> Task data:
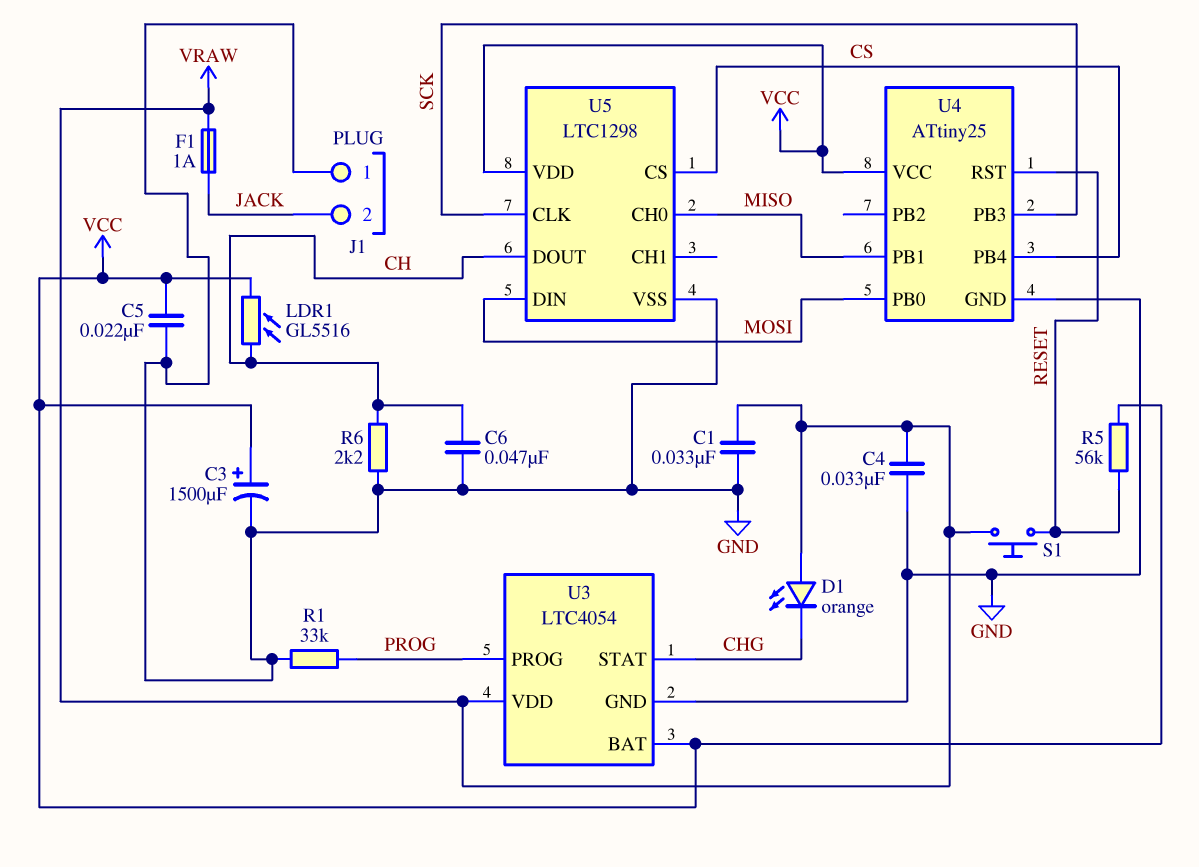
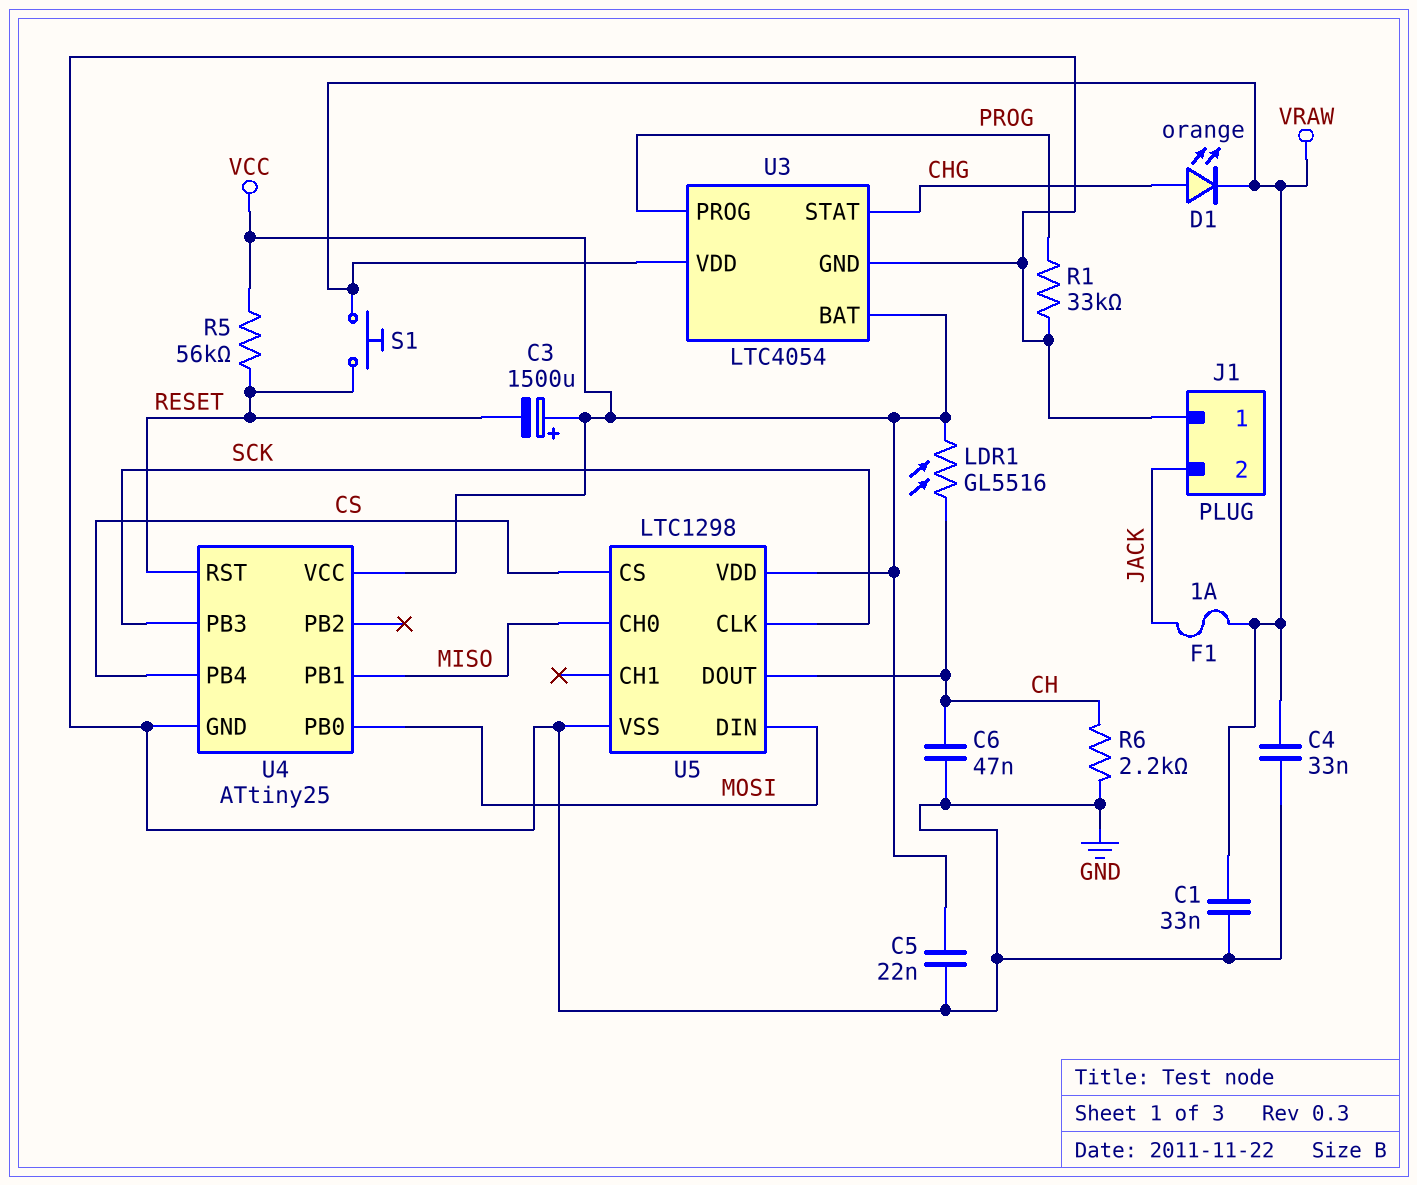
C3: 1500uF (plus VCC, minus GND) -> 1500uF (plus VCC, minus RESET)
D1: LED orange (A VRAW, K CHG) -> LED orange (A CHG, K VRAW)

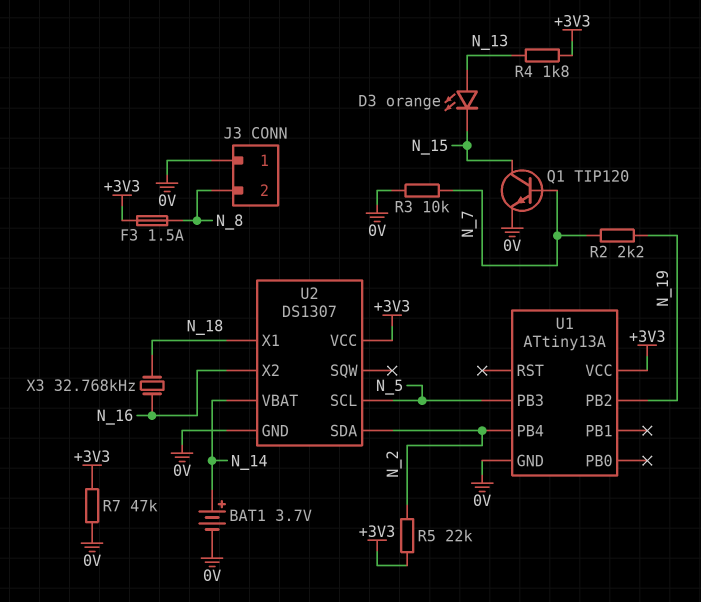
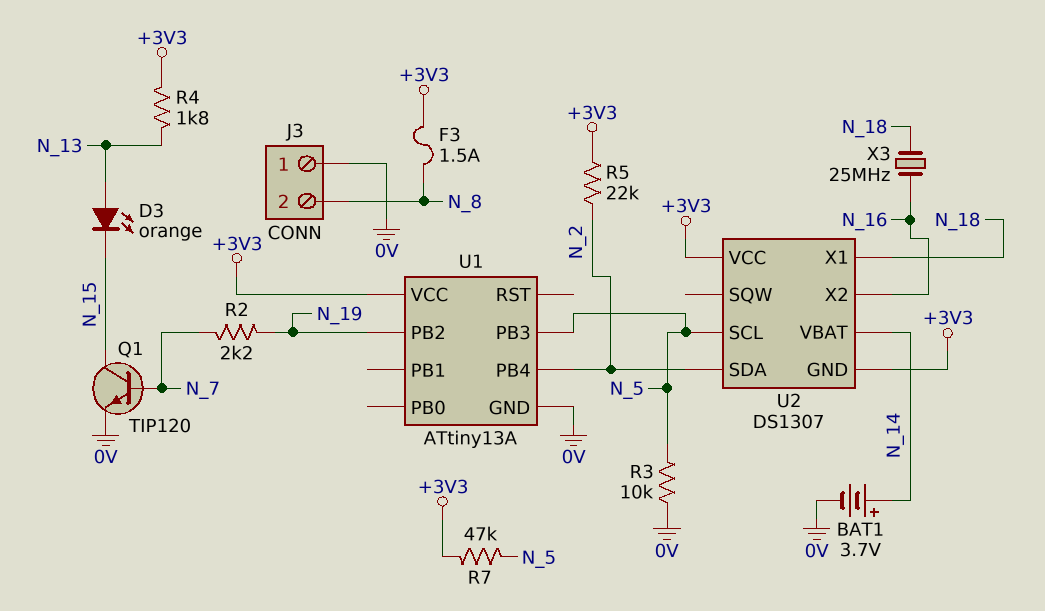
R3: 10k (0V, N_7) -> 10k (0V, N_5)
R7: 47k (+3V3, 0V) -> 47k (+3V3, N_5)
U2 pin GND: 0V -> +3V3
X3: 32.768kHz (N_16, N_18) -> 25MHz (N_16, N_18)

> Your instructions: Each entry is to be given again exactly as it stands, with its pictures removed.

> Task solution:
C3: 1500uF (plus VCC, minus GND) -> 1500uF (plus VCC, minus RESET)
D1: LED orange (A VRAW, K CHG) -> LED orange (A CHG, K VRAW)

R3: 10k (0V, N_7) -> 10k (0V, N_5)
R7: 47k (+3V3, 0V) -> 47k (+3V3, N_5)
U2 pin GND: 0V -> +3V3
X3: 32.768kHz (N_16, N_18) -> 25MHz (N_16, N_18)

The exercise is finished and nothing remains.